** Begin DATA **
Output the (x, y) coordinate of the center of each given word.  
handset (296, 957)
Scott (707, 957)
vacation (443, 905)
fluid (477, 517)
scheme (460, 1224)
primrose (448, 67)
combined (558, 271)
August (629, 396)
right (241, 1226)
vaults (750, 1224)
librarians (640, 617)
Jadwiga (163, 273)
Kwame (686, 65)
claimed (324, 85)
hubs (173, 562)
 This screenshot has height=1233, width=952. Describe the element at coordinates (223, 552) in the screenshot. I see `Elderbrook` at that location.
** End DATA **
▶ [OBJECTIVE]
Locate each row above that contains the word "center" and copy every such row in full. Treat case as significant.

▶ [ANSWER TO THE PROBLEM]
Output the (x, y) coordinate of the center of each given word.  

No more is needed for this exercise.